» WHAT YOU ARE ASKED TO DO: The answer consists of the lines from the line holding "D1: none -> zener 3.3V (A SIG, K VOL2)" through the last line of the entries, retyped exactly, and nothing else. No pictures belong in it.

» ENTRIES SHOWN:
- - -
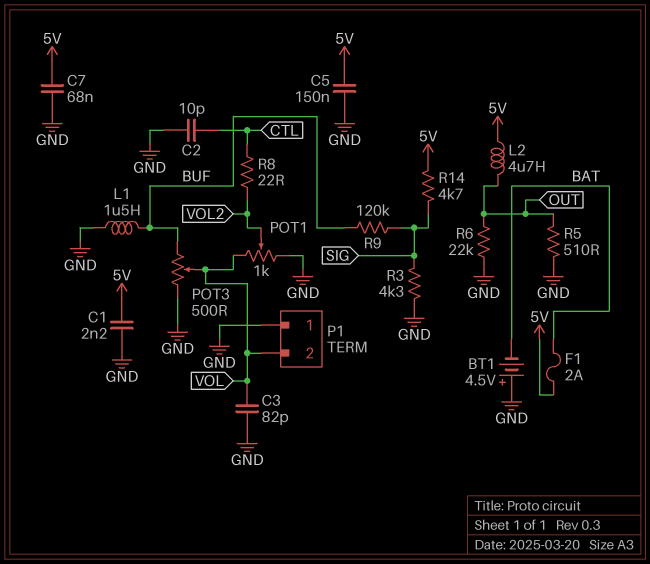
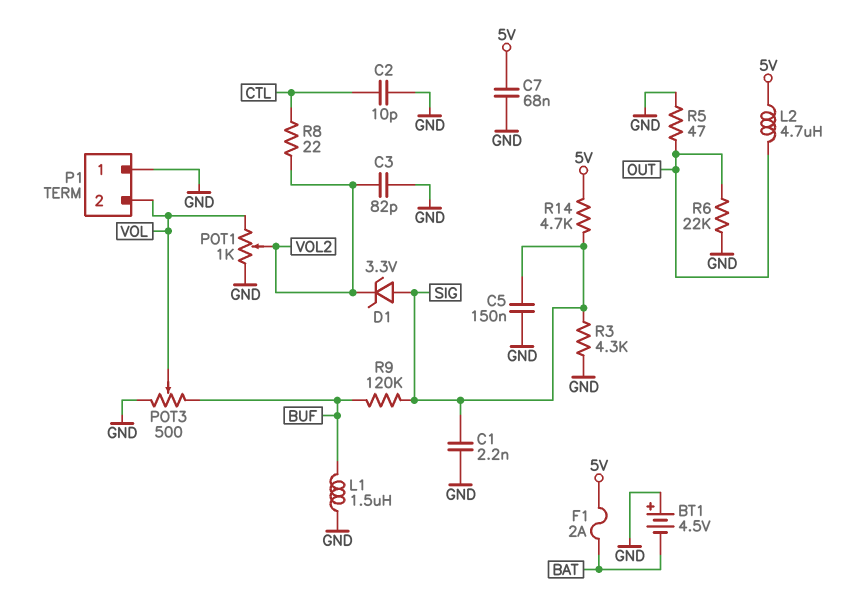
C1: 2.2nF (5V, GND) -> 2.2nF (GND, SIG)
C3: 82pF (GND, VOL) -> 82pF (GND, VOL2)
C5: 150nF (5V, GND) -> 150nF (GND, SIG)
D1: none -> zener 3.3V (A SIG, K VOL2)
R5: 510 (GND, OUT) -> 47 (GND, OUT)

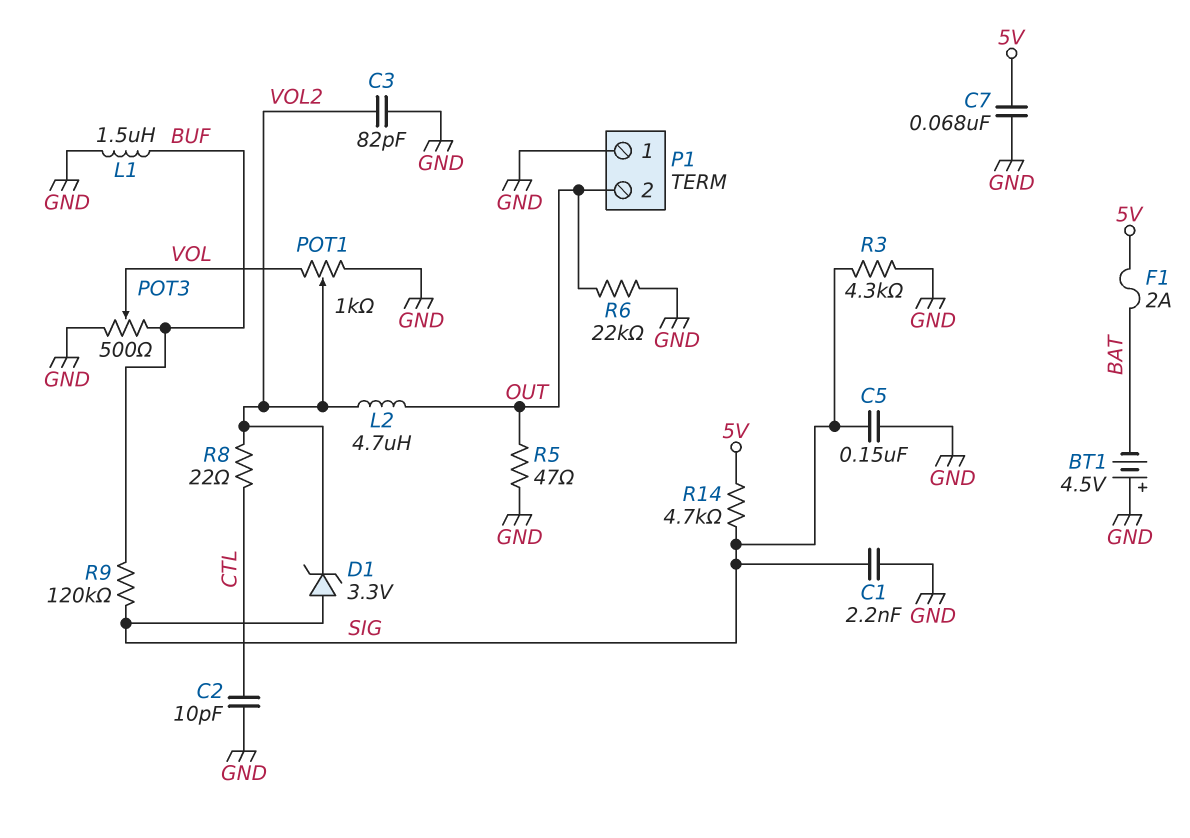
L2: 4.7uH (5V, OUT) -> 4.7uH (OUT, VOL2)
P1 pin 2: VOL -> OUT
- - -
» RESPONSE BELOW:
D1: none -> zener 3.3V (A SIG, K VOL2)
R5: 510 (GND, OUT) -> 47 (GND, OUT)

L2: 4.7uH (5V, OUT) -> 4.7uH (OUT, VOL2)
P1 pin 2: VOL -> OUT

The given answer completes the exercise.